• [What is expected] Would you please copy the part of the material below that opens with the line containing "C5: 150uF (plus" and closes with the line containing "U1 pin OUT: 0V -> 3V3"? Copy it exactly, and only it.

• [Data for processing]
__________________________________________________
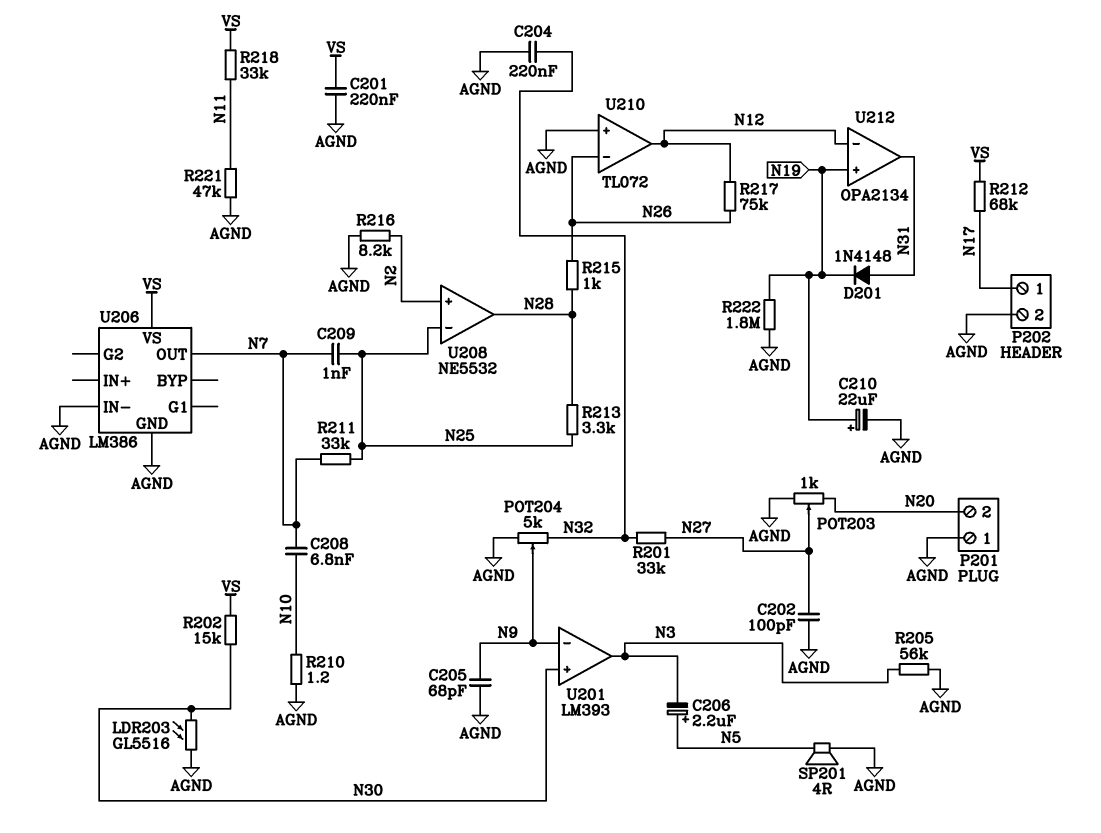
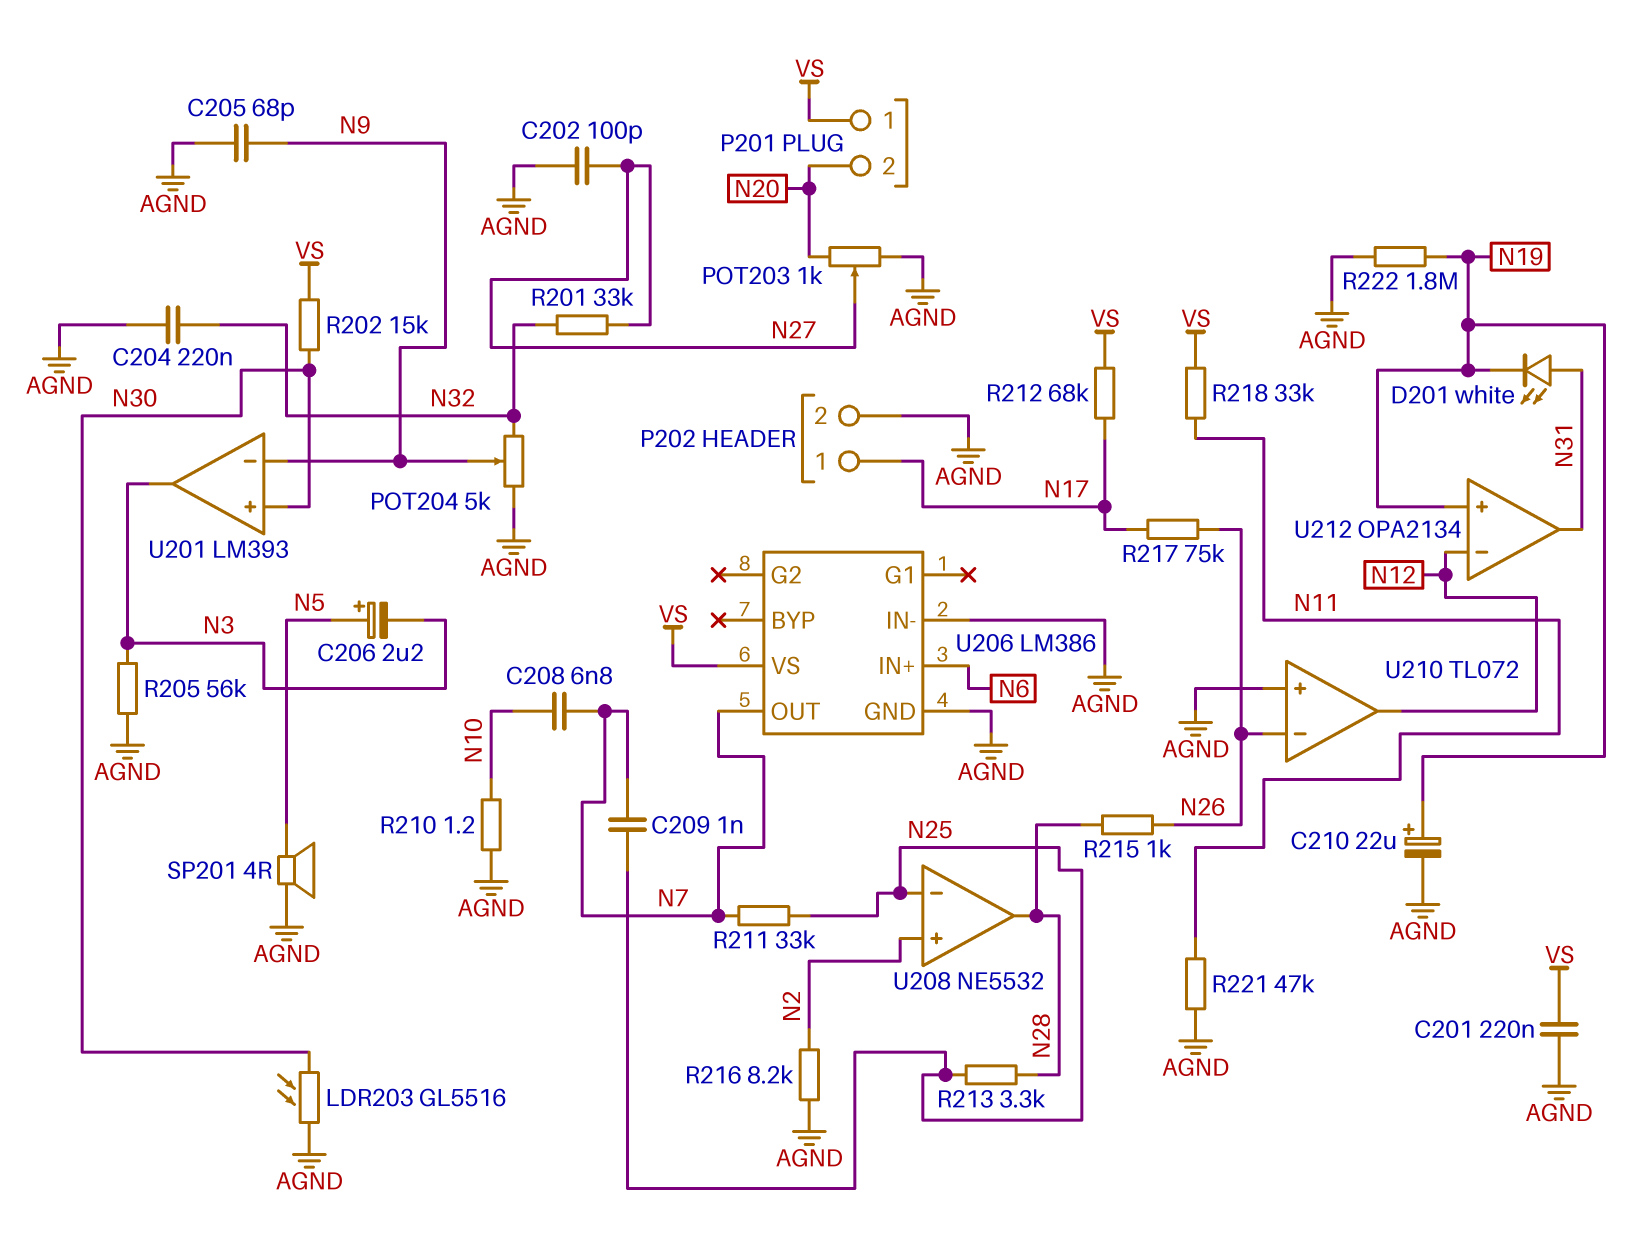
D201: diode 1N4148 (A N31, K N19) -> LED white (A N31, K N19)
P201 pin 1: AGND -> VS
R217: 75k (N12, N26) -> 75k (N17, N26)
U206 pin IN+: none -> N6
__________________________________________________
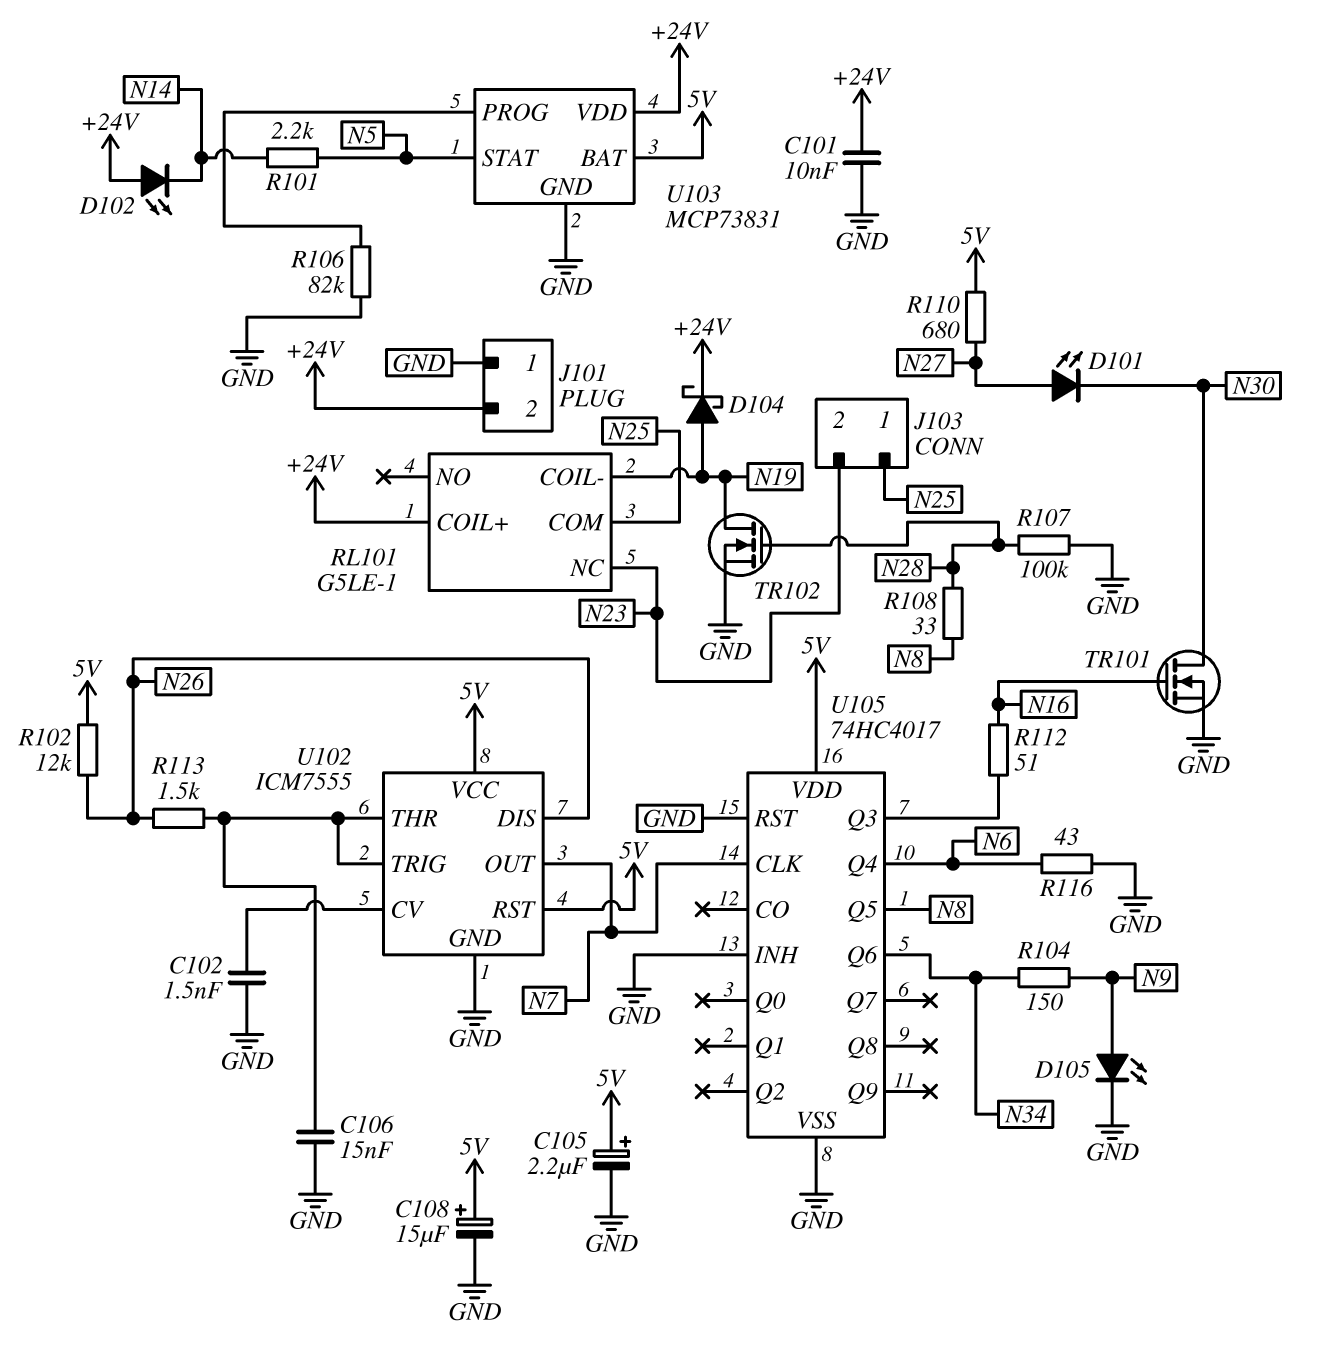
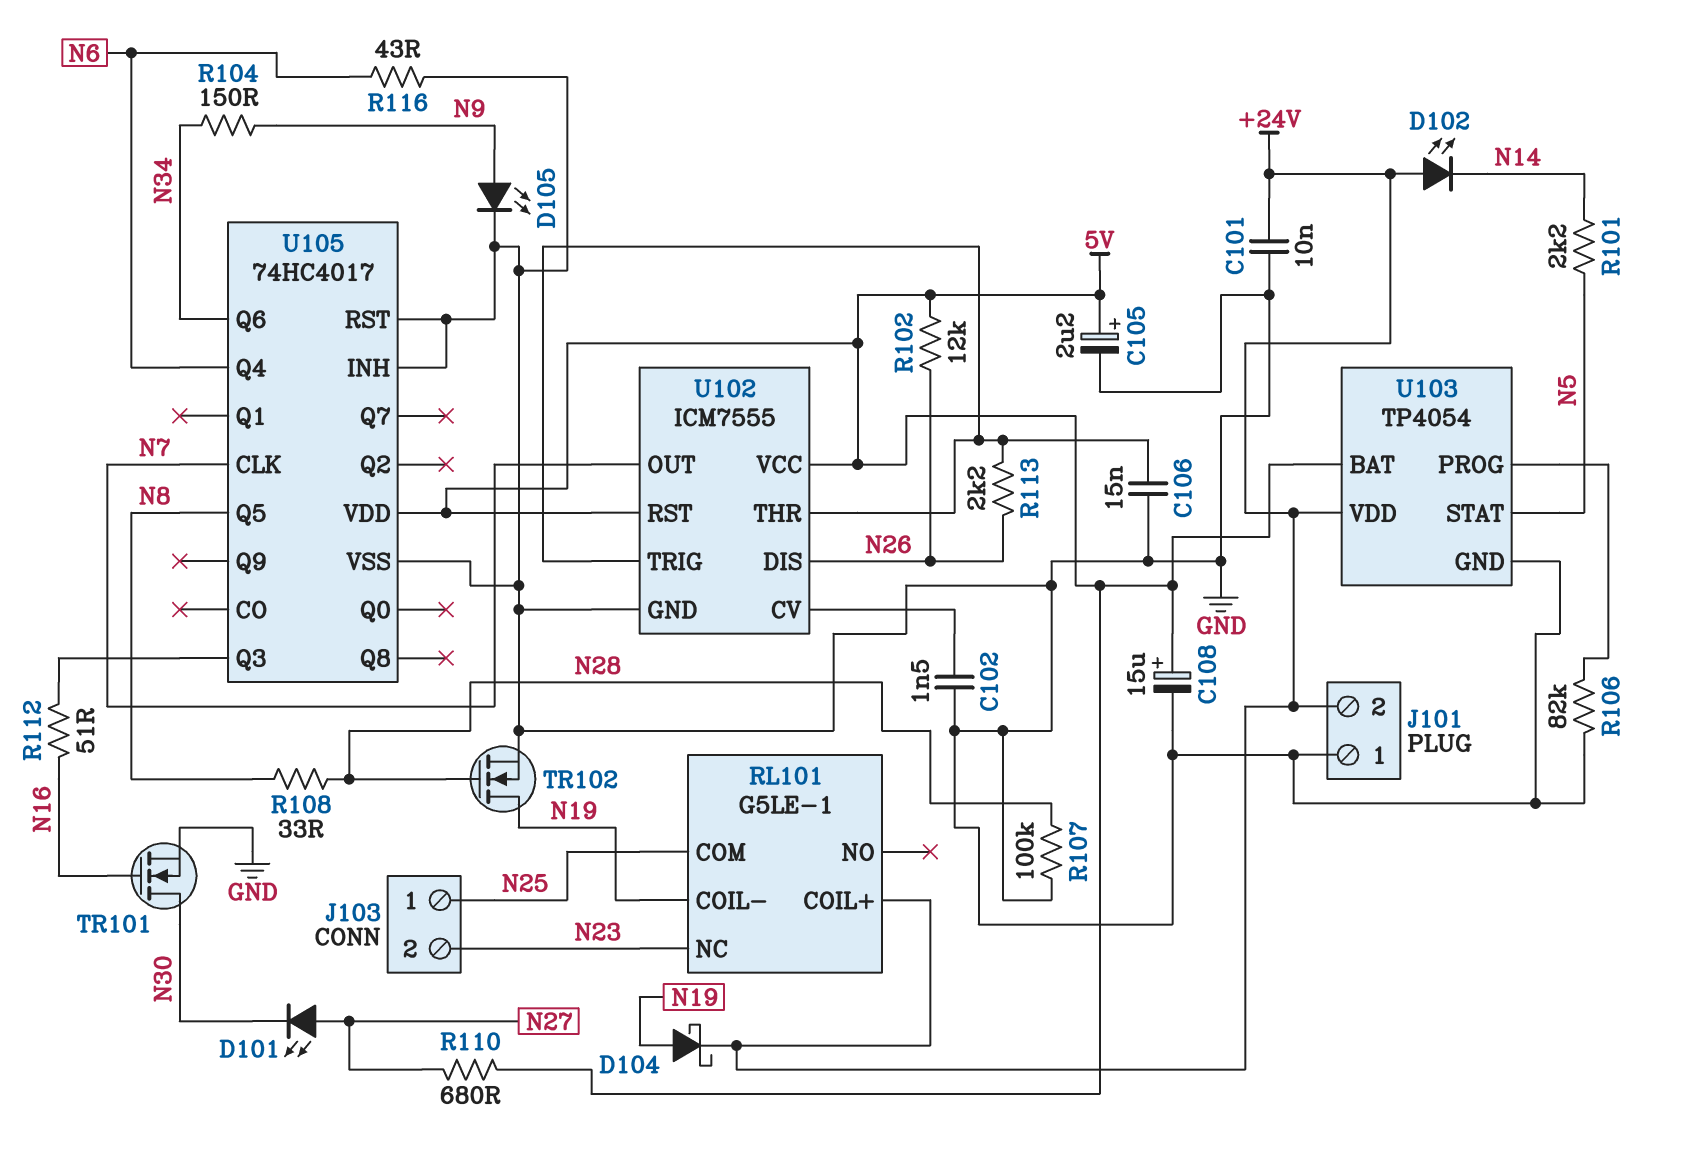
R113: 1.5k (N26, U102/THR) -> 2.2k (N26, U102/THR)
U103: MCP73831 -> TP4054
__________________________________________________
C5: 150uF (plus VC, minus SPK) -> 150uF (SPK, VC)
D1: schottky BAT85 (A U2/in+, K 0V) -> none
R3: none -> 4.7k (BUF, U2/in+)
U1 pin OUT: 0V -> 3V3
__________________________________________________
• [Reply to the exercise]
C5: 150uF (plus VC, minus SPK) -> 150uF (SPK, VC)
D1: schottky BAT85 (A U2/in+, K 0V) -> none
R3: none -> 4.7k (BUF, U2/in+)
U1 pin OUT: 0V -> 3V3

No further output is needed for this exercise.